Print the full set of records below, character for character and picture-free.

§ **Coordinate-based object records**
════════
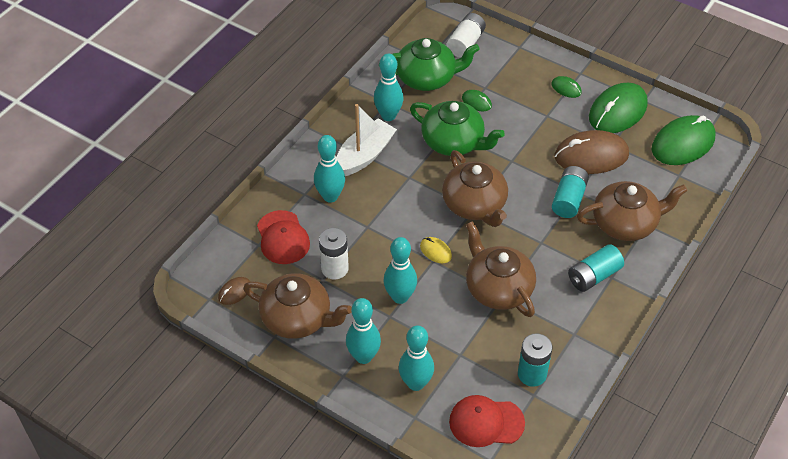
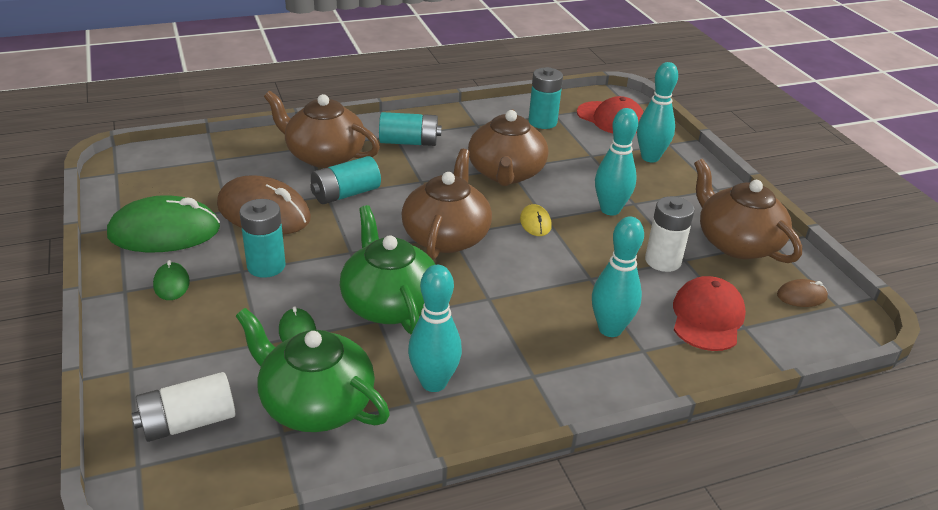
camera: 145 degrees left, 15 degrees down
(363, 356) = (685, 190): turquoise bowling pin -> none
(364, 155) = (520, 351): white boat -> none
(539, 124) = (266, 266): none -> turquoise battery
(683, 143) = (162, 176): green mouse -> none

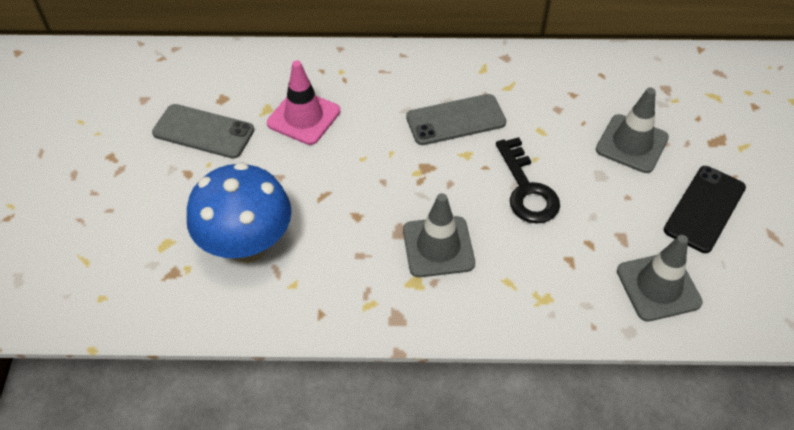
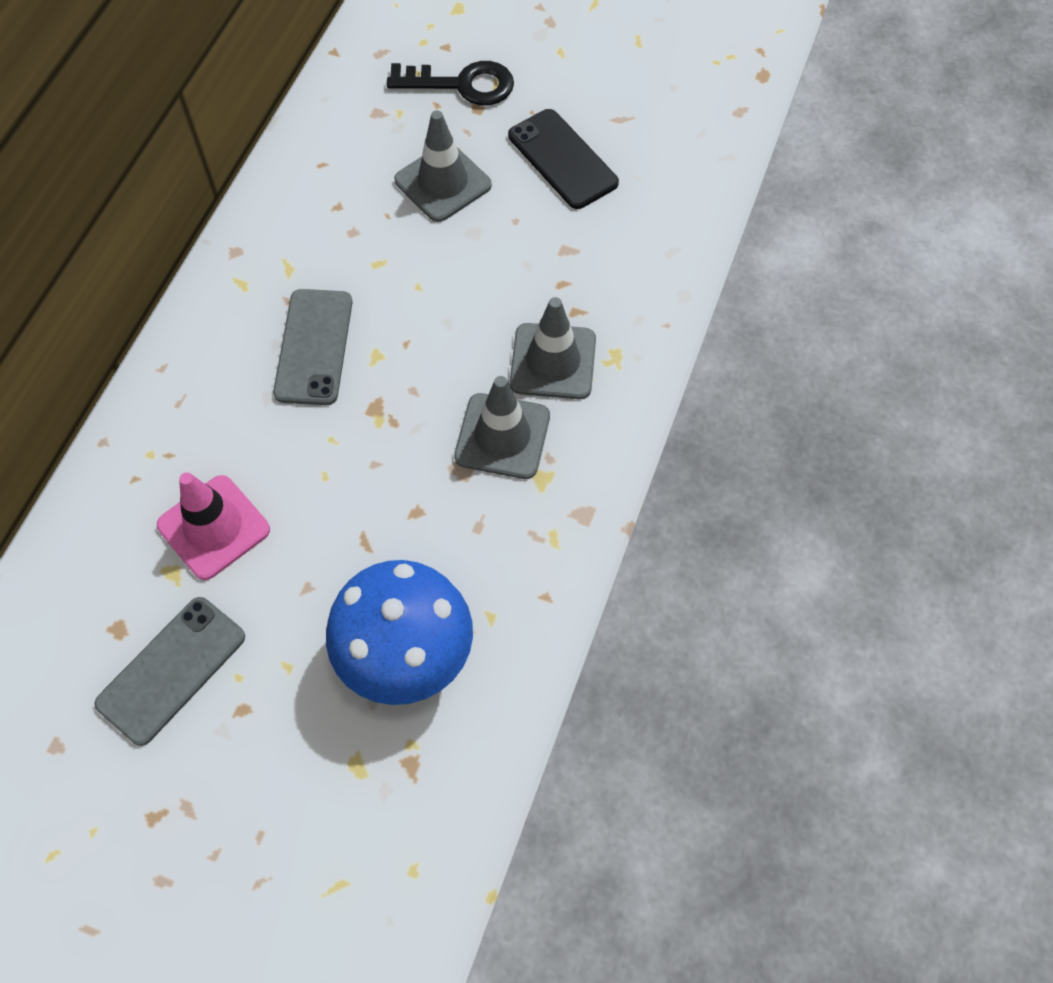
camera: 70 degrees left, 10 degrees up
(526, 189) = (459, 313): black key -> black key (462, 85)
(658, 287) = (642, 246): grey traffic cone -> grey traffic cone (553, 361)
════════
§ **Finished exercise**
camera: 145 degrees left, 15 degrees down
(363, 356) = (685, 190): turquoise bowling pin -> none
(364, 155) = (520, 351): white boat -> none
(539, 124) = (266, 266): none -> turquoise battery
(683, 143) = (162, 176): green mouse -> none

camera: 70 degrees left, 10 degrees up
(526, 189) = (459, 313): black key -> black key (462, 85)
(658, 287) = (642, 246): grey traffic cone -> grey traffic cone (553, 361)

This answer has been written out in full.